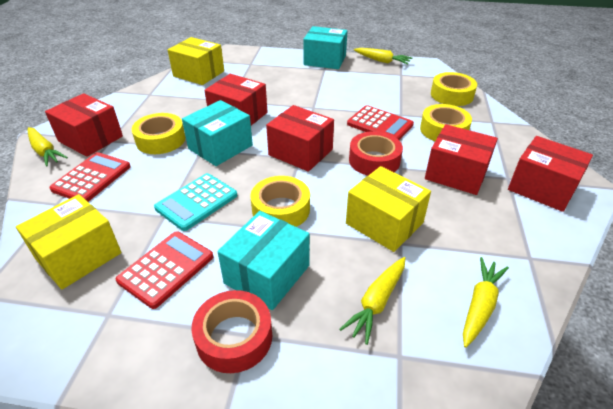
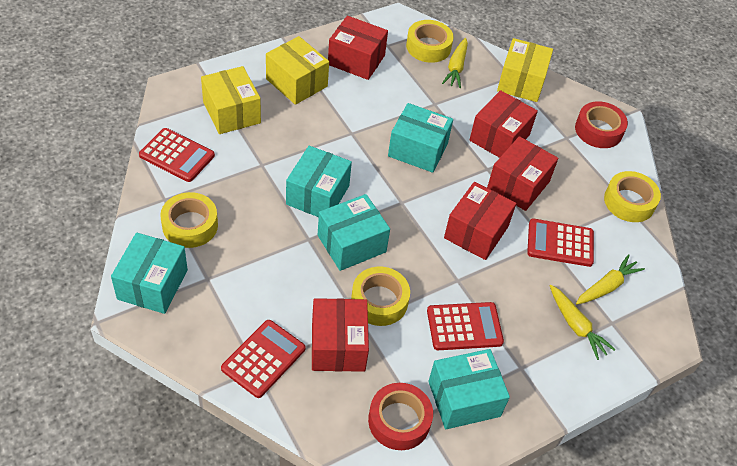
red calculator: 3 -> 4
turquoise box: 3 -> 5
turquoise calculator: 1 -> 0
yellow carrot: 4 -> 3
...
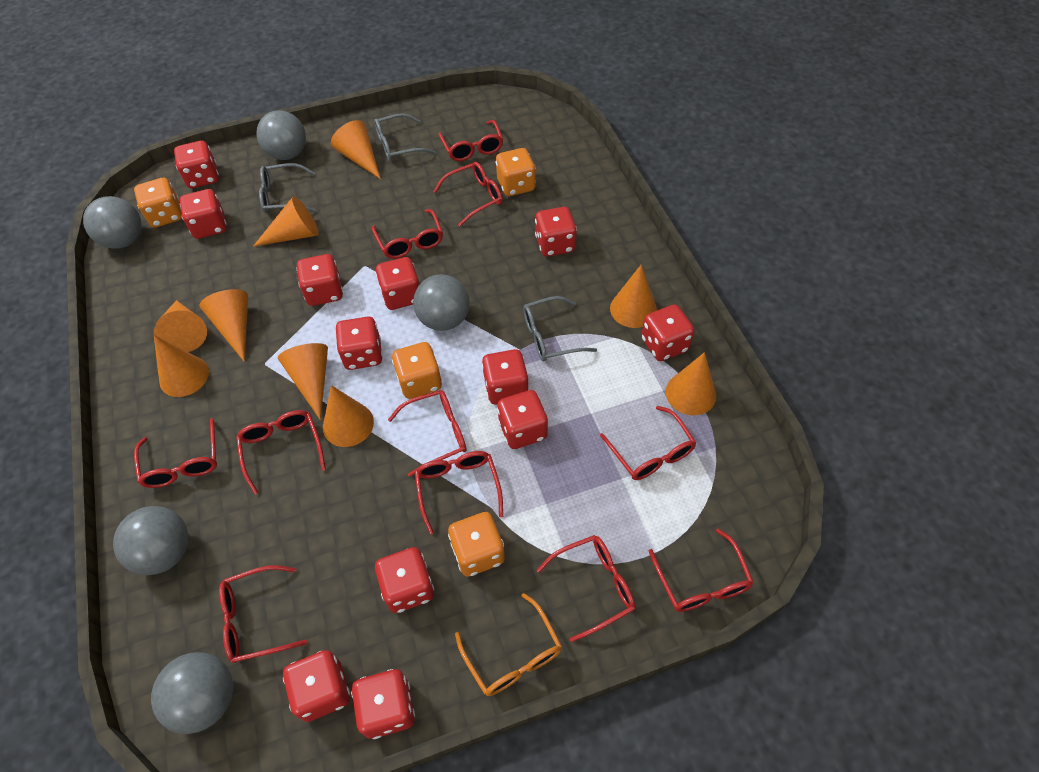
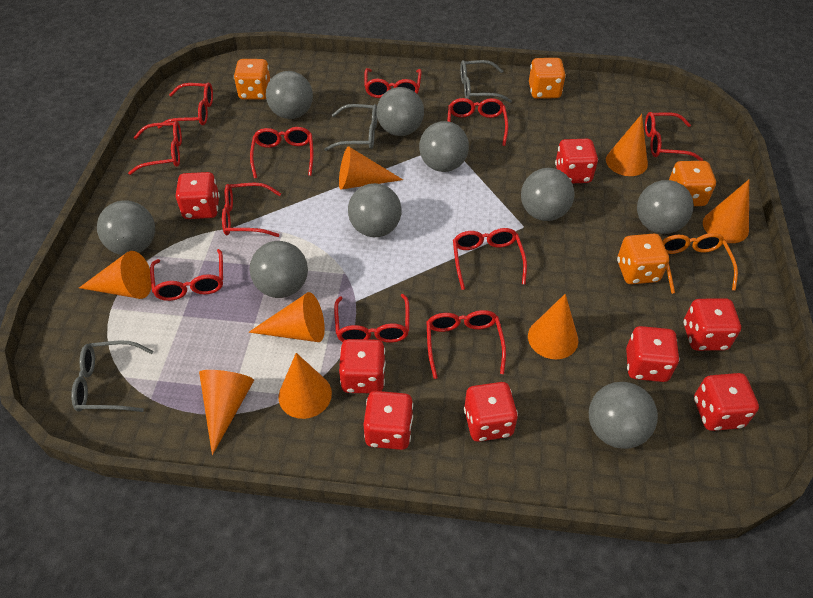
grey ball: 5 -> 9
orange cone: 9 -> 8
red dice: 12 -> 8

▸ REQUIRED ACTION:
Find the word "calculator" in the listing and copy each line that contains it.

▸ WORKED SOLUTION:
red calculator: 3 -> 4
turquoise calculator: 1 -> 0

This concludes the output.